Your goal> Check every line of the data and copy the ones where "TRIG" appears.

(Records for the task)

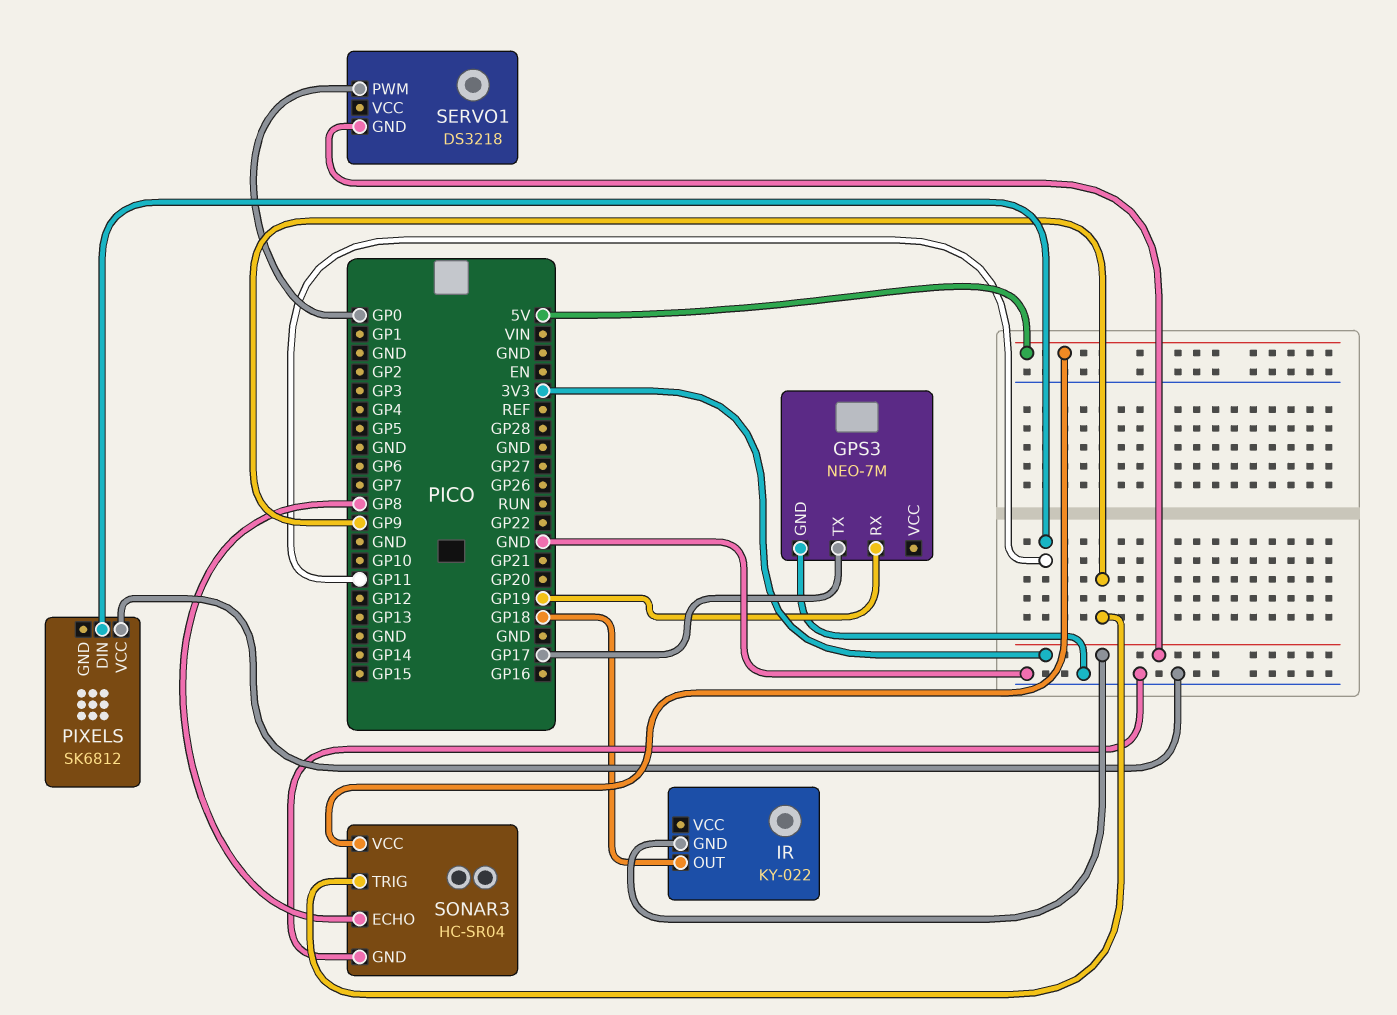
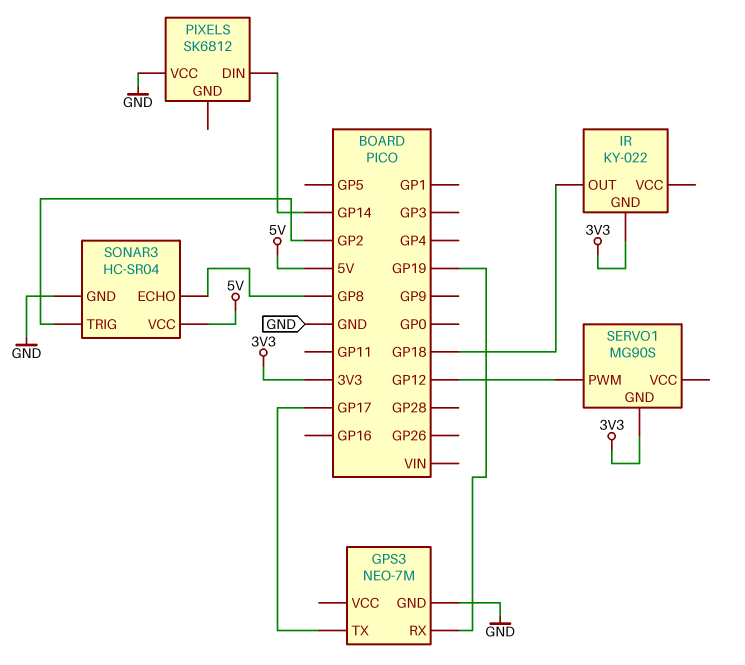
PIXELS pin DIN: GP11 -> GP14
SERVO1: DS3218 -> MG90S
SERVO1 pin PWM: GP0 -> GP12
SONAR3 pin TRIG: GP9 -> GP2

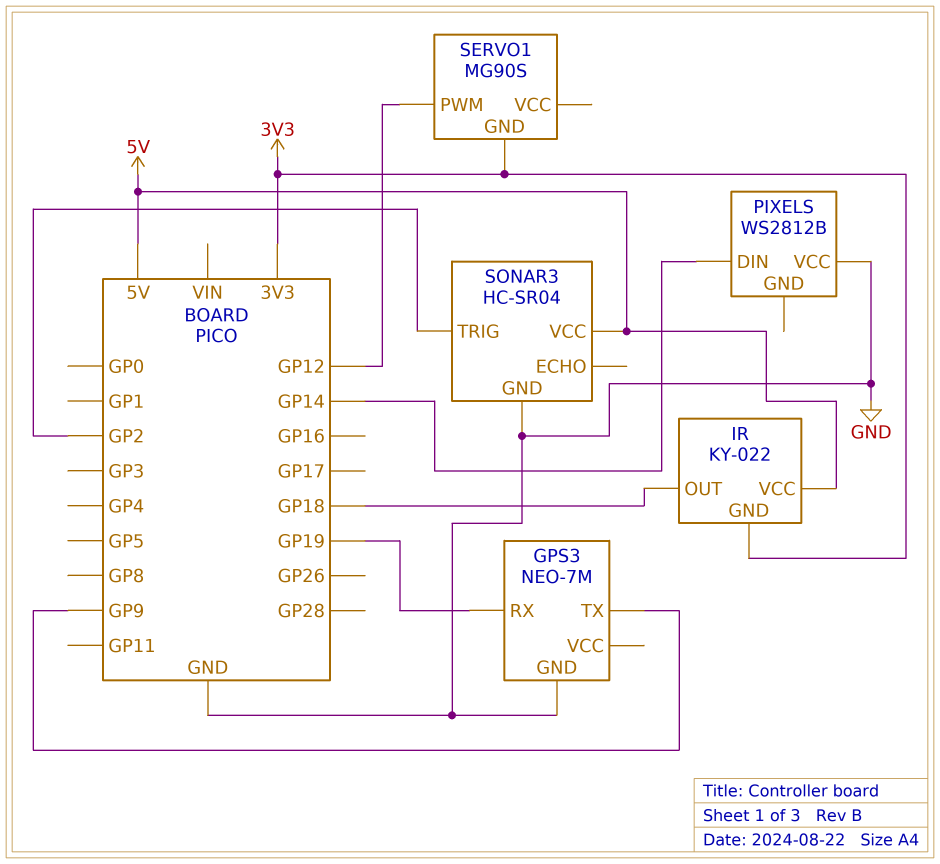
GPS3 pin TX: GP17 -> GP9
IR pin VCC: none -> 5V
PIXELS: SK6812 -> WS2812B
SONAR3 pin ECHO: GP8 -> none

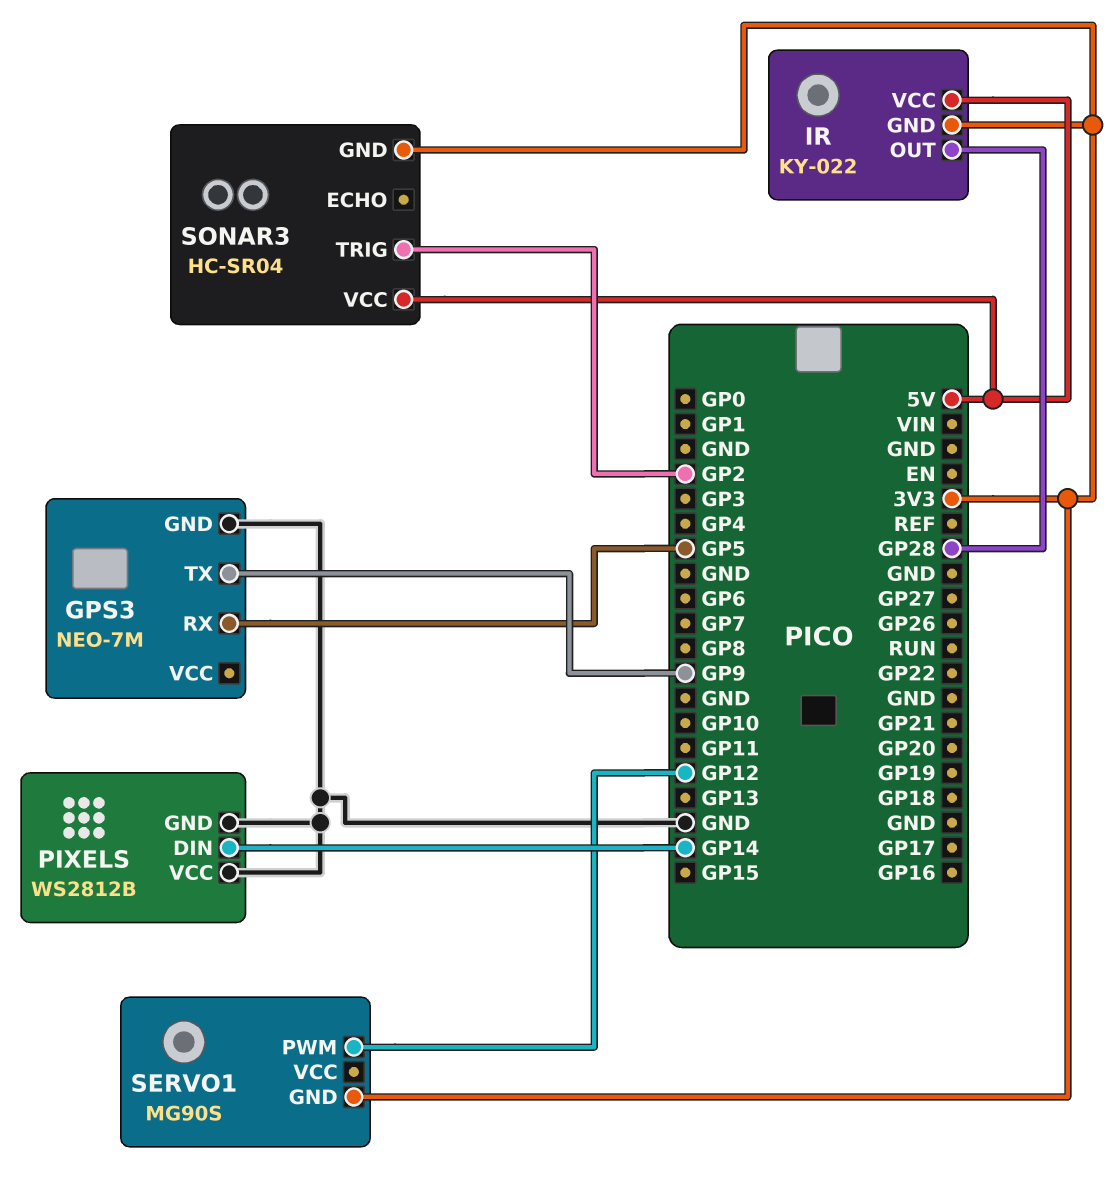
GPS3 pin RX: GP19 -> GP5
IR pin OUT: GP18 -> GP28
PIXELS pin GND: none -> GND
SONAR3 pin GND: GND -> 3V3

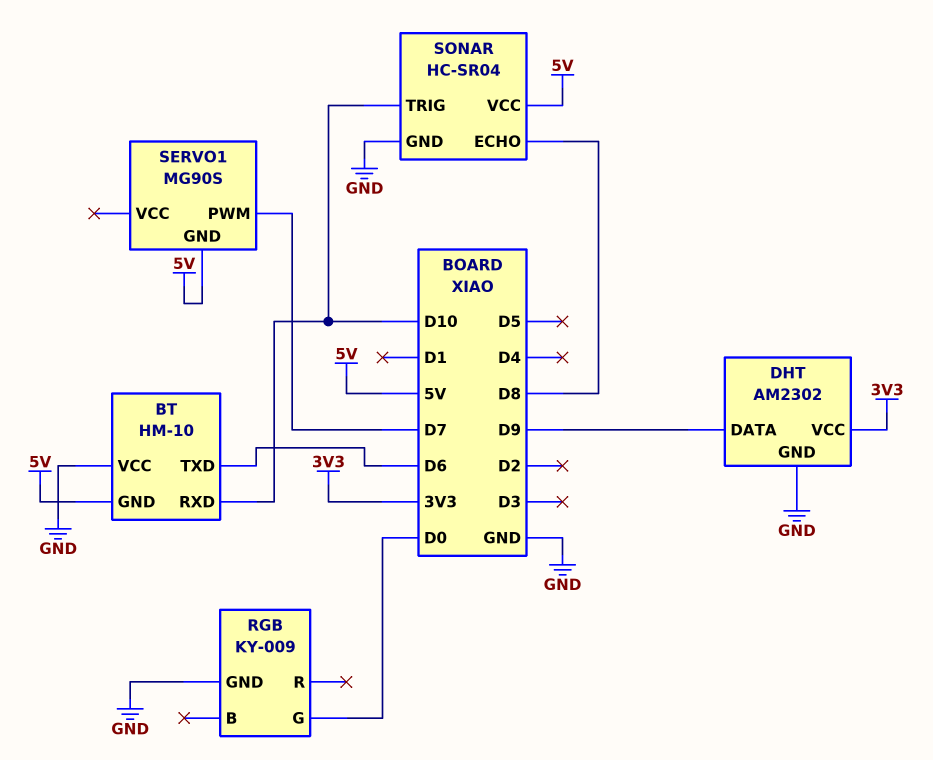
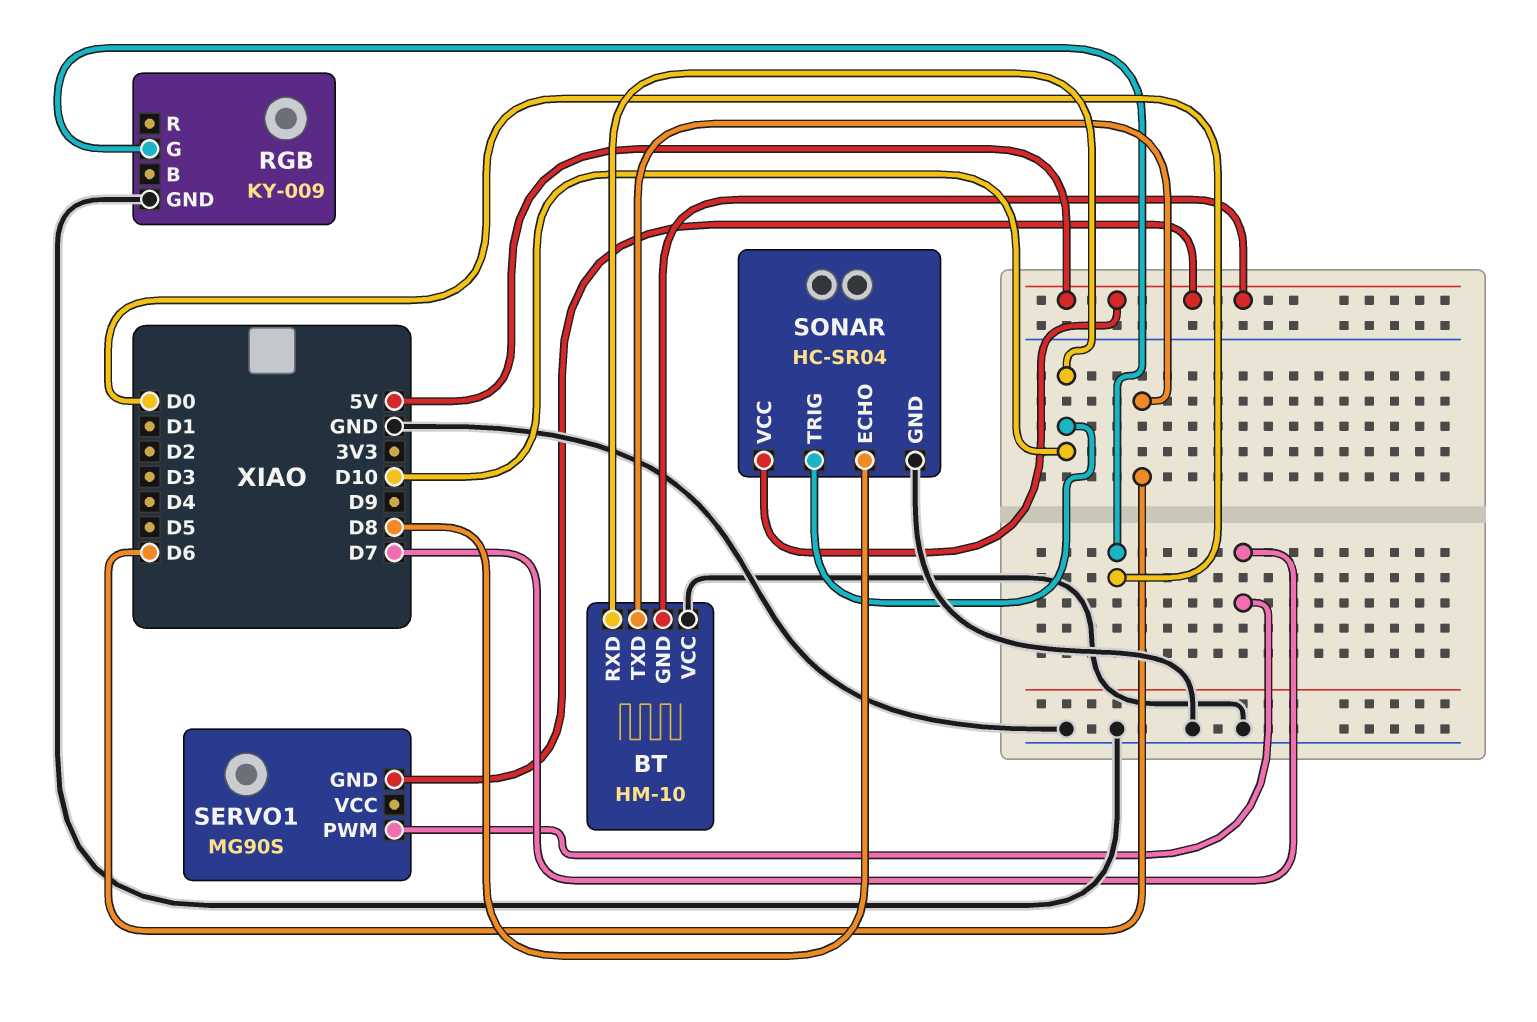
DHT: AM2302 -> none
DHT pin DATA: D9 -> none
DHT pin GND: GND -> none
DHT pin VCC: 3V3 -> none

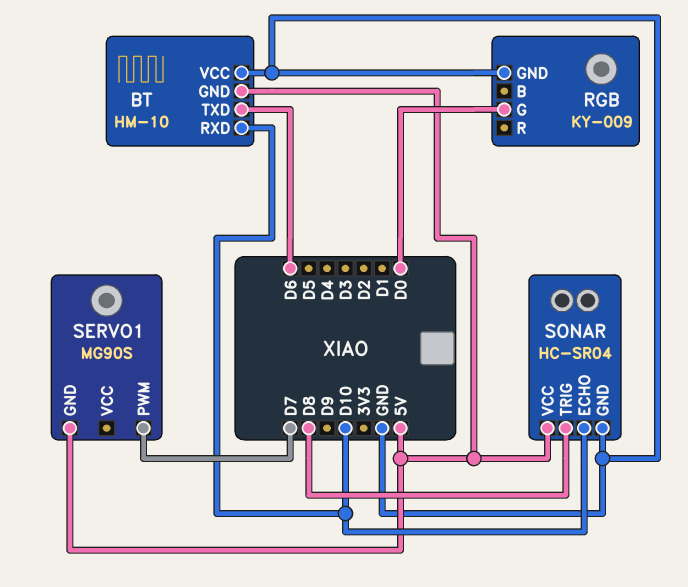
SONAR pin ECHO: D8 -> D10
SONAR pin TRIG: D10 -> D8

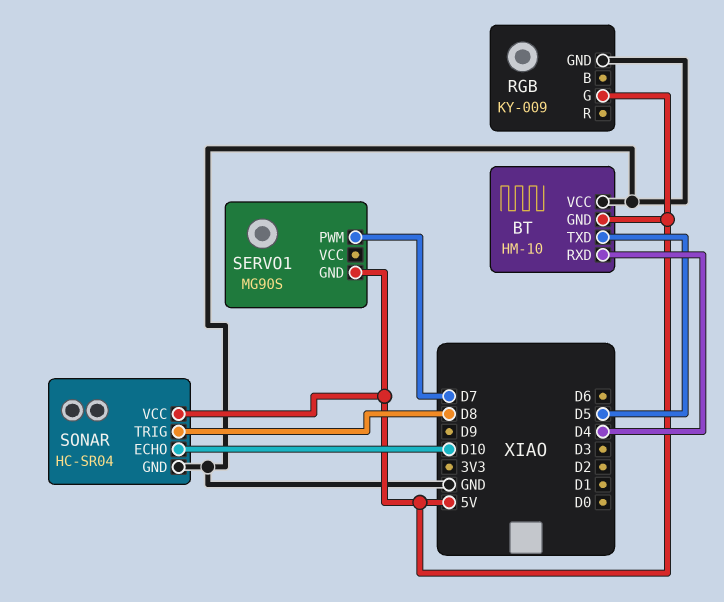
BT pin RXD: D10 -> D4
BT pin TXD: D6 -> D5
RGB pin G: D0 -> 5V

(End Records for the task)

Your solution>
SONAR3 pin TRIG: GP9 -> GP2
SONAR pin TRIG: D10 -> D8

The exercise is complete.